Assignment: Convert the records below into a JSON list of strings with one string per line, skipping blank lines. Leave the pictures out of the list.

****

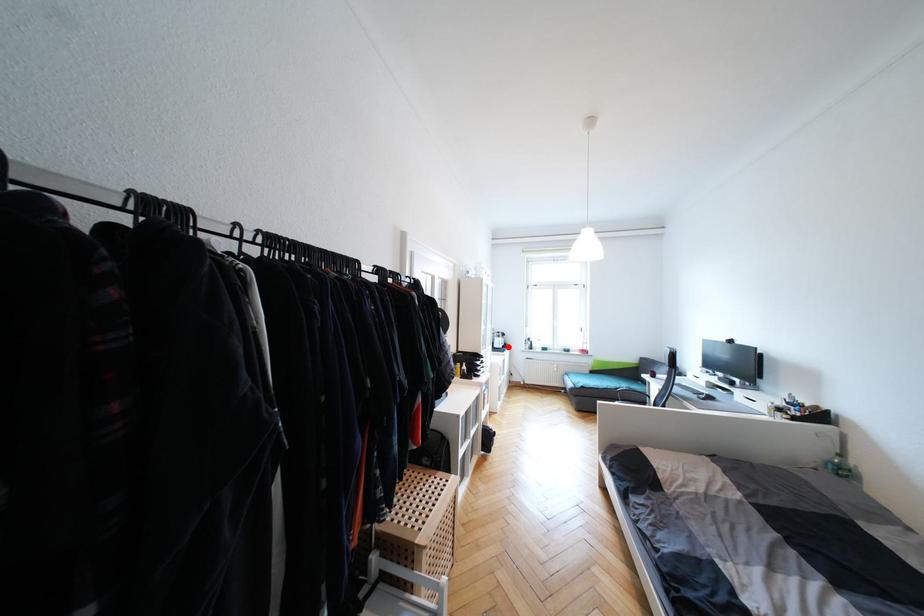
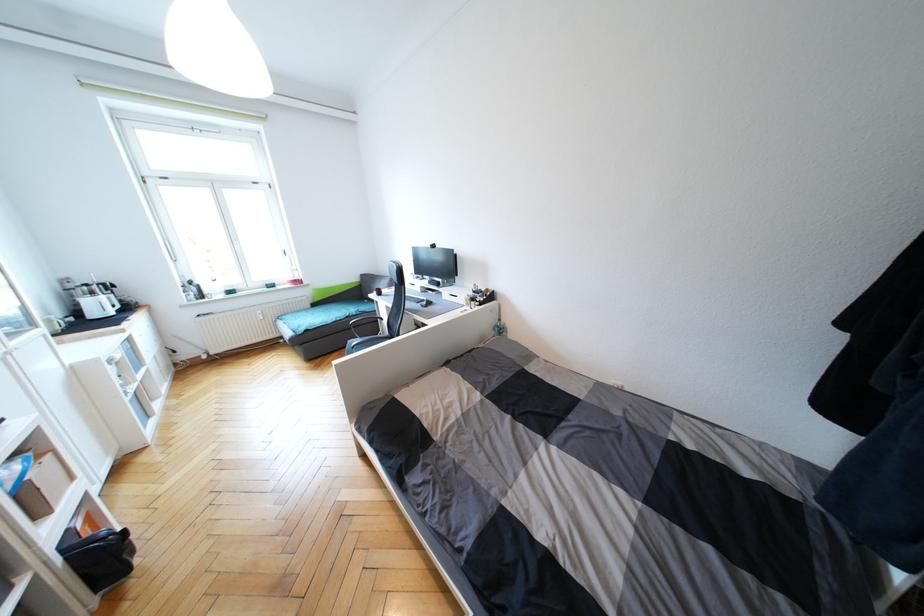
Where in the second image is the point corresponding to the highlighted location from the first image?

(130, 309)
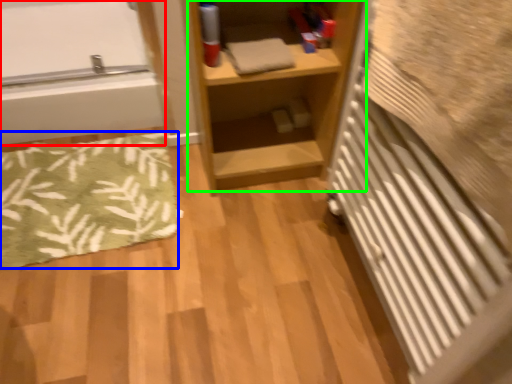
Question: Based on their relative distances, which object is nearer to bathtub (highlighted by a red box)? Choose from bath mat (highlighted by a blue box) and shelf (highlighted by a green box).

Choices:
 (A) bath mat
 (B) shelf

Answer: (A)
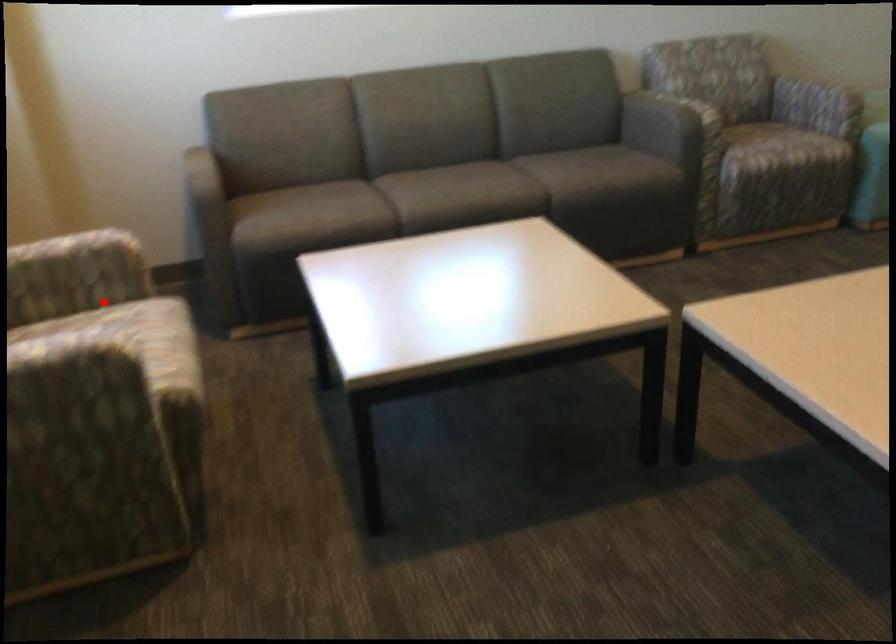
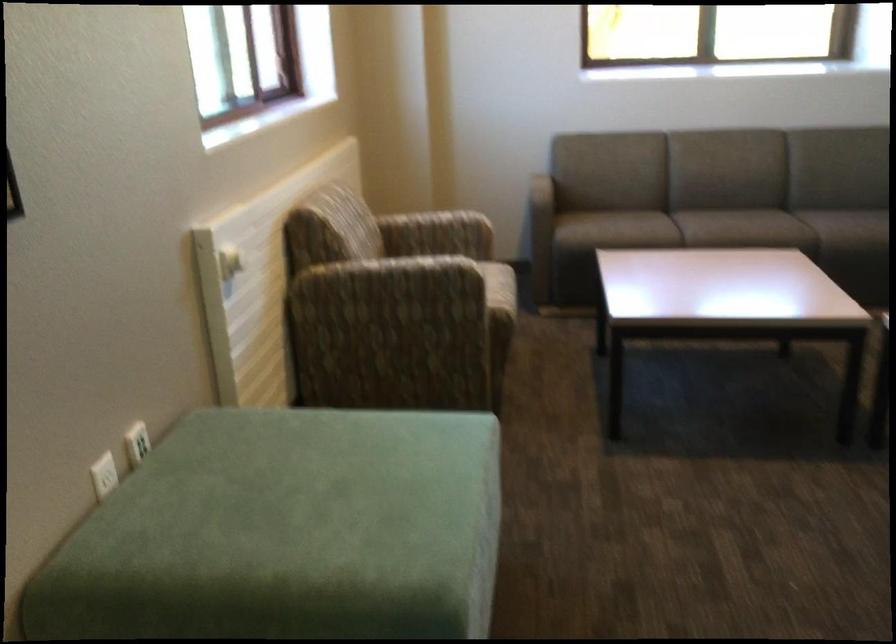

****

Written reply:
[
  "Where in the second image is the point corresponding to the highlighted location from the first image?",
  "(130, 309)",
  "Question: Based on their relative distances, which object is nearer to bathtub (highlighted by a red box)? Choose from bath mat (highlighted by a blue box) and shelf (highlighted by a green box).",
  "Choices:",
  " (A) bath mat",
  " (B) shelf",
  "Answer: (A)"
]